## Your instructions
Print exactly the lines below between the line containing "none -> purple brick E6:H6 level 1" and the line containing "none -> purple slope B8:C8 level 3 top B", counting both of those lines. Leave pictures out.

## Input data

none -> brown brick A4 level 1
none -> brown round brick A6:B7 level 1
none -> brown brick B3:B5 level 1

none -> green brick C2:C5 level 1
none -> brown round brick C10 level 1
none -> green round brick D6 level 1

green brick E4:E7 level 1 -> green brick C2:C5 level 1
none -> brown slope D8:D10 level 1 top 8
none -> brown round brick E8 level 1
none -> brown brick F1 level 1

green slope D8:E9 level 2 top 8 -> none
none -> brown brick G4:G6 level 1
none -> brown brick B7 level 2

==

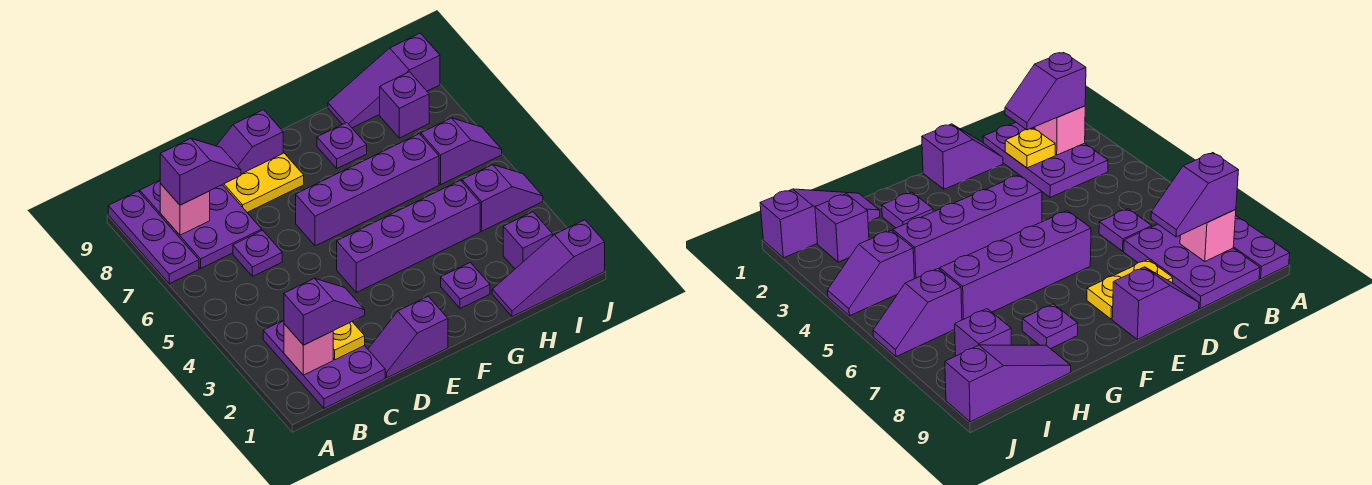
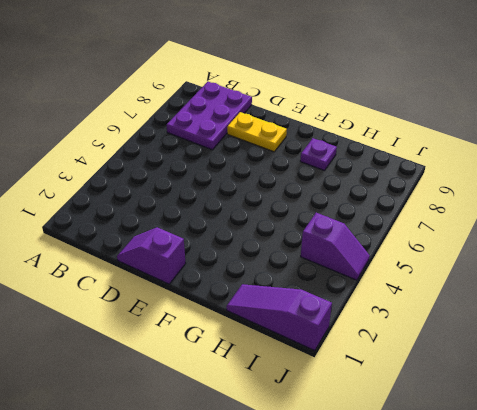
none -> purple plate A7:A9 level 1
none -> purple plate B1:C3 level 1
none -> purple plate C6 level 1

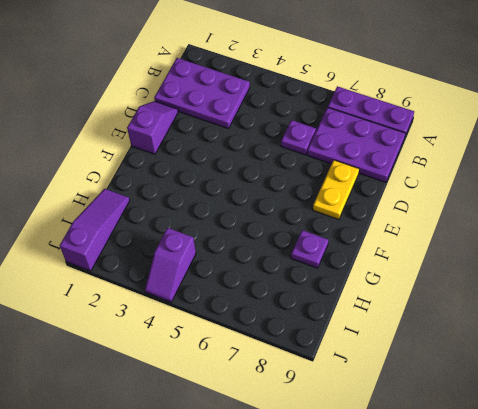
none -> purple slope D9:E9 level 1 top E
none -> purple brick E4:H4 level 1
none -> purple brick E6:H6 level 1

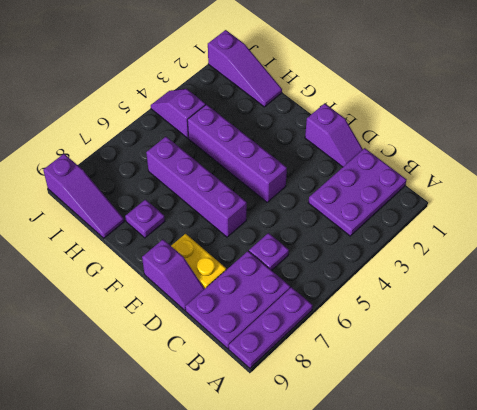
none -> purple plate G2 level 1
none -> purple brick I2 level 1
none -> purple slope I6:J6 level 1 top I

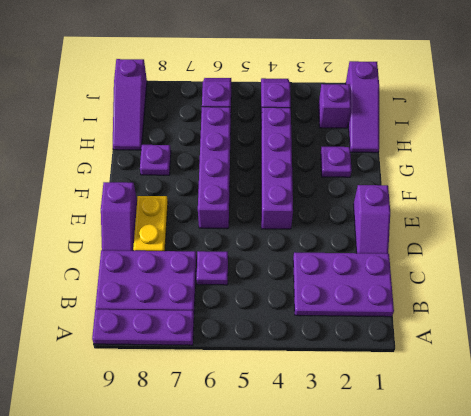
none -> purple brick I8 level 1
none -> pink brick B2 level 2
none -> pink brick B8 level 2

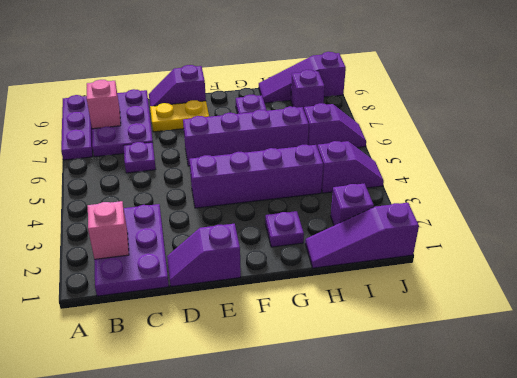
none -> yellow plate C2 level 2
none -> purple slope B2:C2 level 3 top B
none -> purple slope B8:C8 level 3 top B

==

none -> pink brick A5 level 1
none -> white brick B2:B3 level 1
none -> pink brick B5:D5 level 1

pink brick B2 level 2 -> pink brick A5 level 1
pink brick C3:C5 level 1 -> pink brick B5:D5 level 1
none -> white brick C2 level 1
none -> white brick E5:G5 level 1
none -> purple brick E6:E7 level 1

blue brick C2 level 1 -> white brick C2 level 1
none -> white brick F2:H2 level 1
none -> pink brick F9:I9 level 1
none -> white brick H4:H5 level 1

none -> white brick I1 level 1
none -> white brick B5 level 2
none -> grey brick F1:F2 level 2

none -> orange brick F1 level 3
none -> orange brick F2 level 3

## Completed exercise
none -> purple brick E6:H6 level 1

none -> purple plate G2 level 1
none -> purple brick I2 level 1
none -> purple slope I6:J6 level 1 top I

none -> purple brick I8 level 1
none -> pink brick B2 level 2
none -> pink brick B8 level 2

none -> yellow plate C2 level 2
none -> purple slope B2:C2 level 3 top B
none -> purple slope B8:C8 level 3 top B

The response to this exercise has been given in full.